:: PROMPT ::
Omit every picture, then give all the entries again exactly.

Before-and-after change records
════════════════
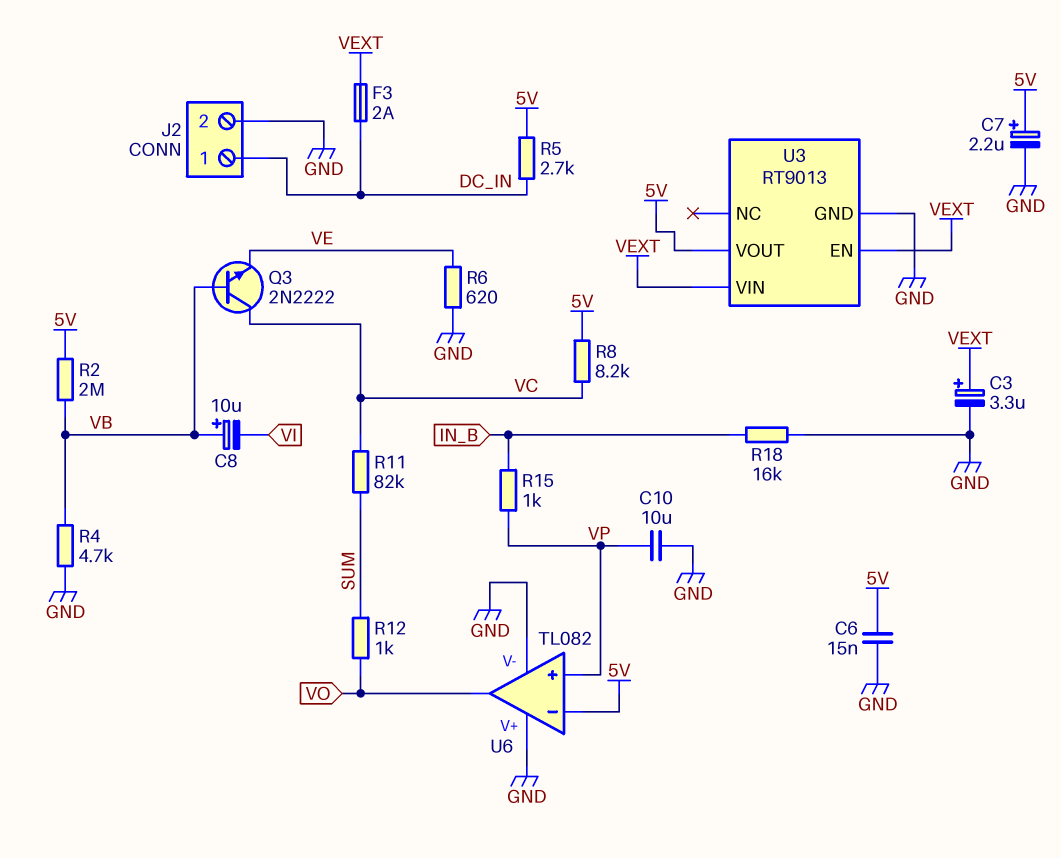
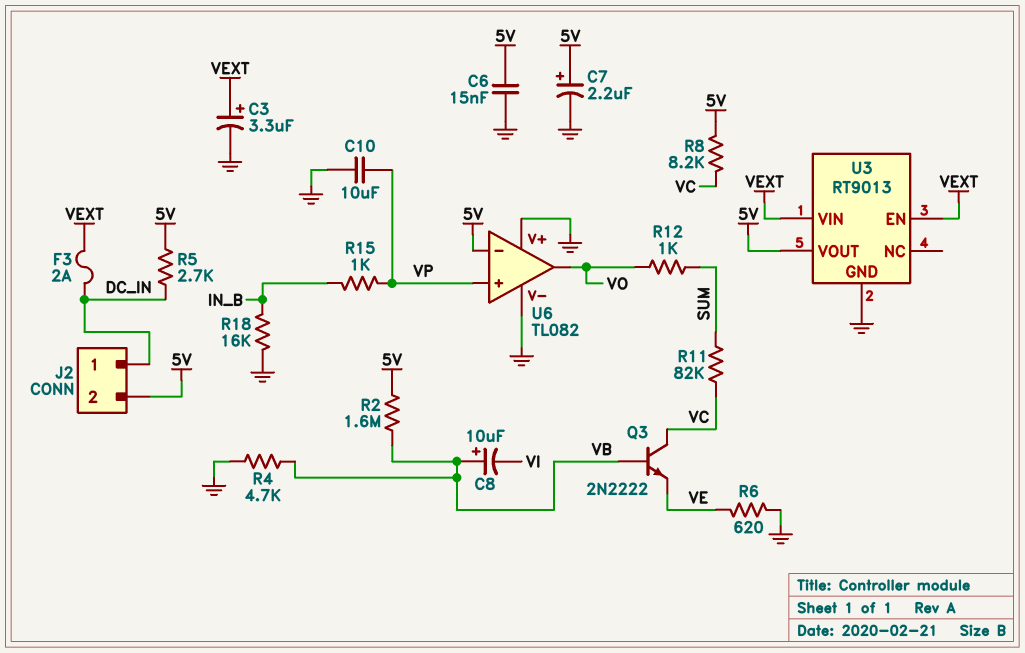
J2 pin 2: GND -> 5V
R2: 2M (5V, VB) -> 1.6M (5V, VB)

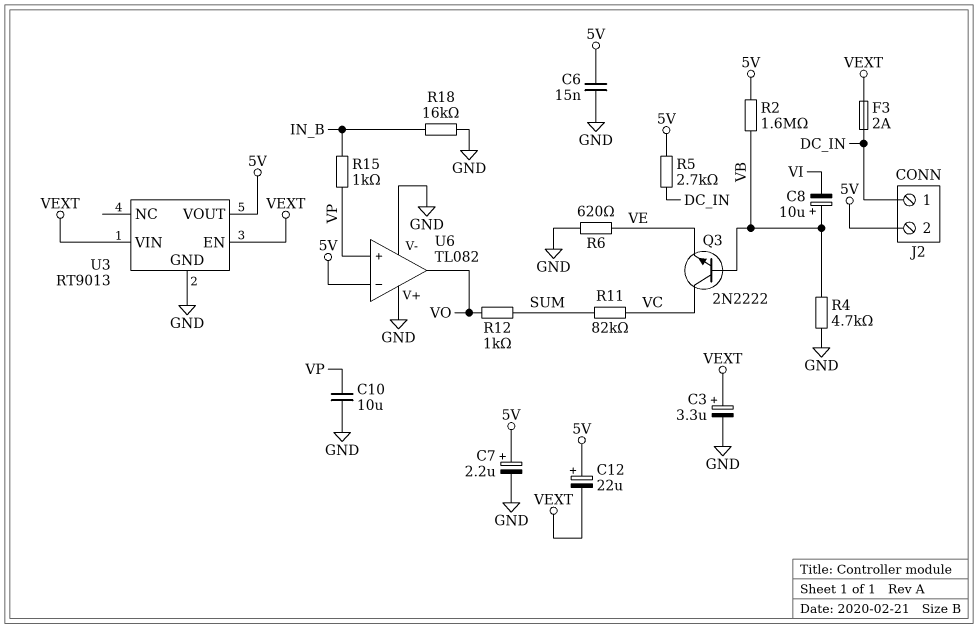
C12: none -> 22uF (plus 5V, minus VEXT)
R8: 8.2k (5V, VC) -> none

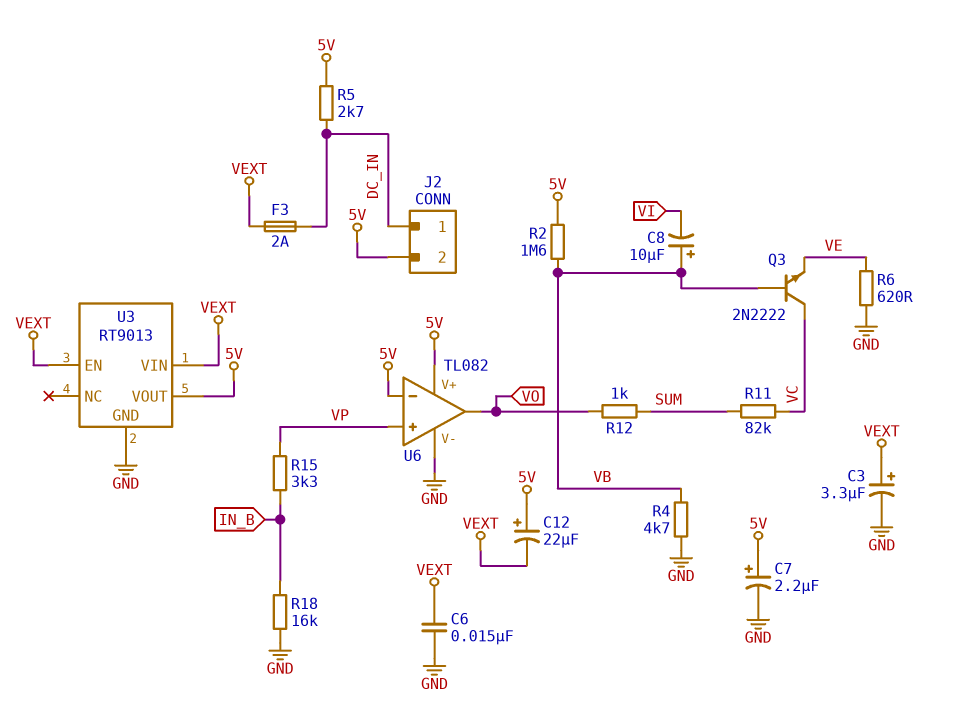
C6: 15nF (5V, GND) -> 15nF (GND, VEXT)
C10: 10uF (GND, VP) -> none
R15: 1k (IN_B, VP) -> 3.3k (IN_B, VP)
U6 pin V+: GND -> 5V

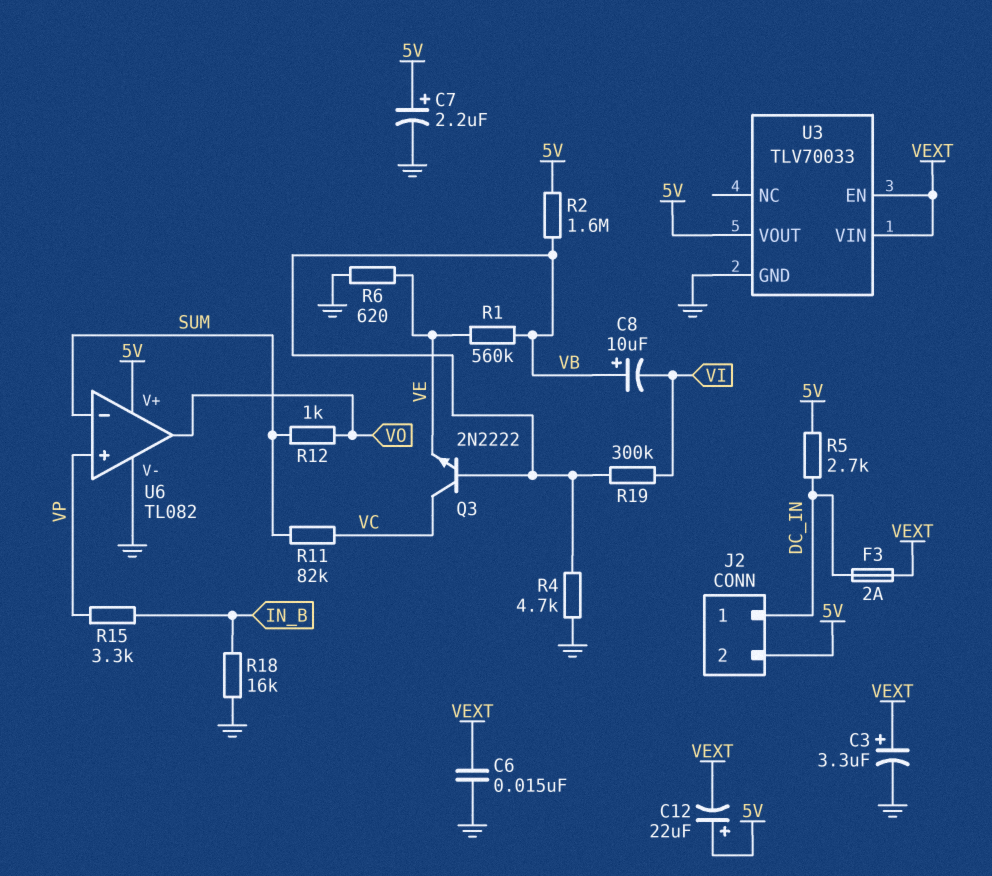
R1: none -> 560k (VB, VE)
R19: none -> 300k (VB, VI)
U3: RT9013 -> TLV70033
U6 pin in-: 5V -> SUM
════════════════
:: WRITTEN ANSWER ::
J2 pin 2: GND -> 5V
R2: 2M (5V, VB) -> 1.6M (5V, VB)

C12: none -> 22uF (plus 5V, minus VEXT)
R8: 8.2k (5V, VC) -> none

C6: 15nF (5V, GND) -> 15nF (GND, VEXT)
C10: 10uF (GND, VP) -> none
R15: 1k (IN_B, VP) -> 3.3k (IN_B, VP)
U6 pin V+: GND -> 5V

R1: none -> 560k (VB, VE)
R19: none -> 300k (VB, VI)
U3: RT9013 -> TLV70033
U6 pin in-: 5V -> SUM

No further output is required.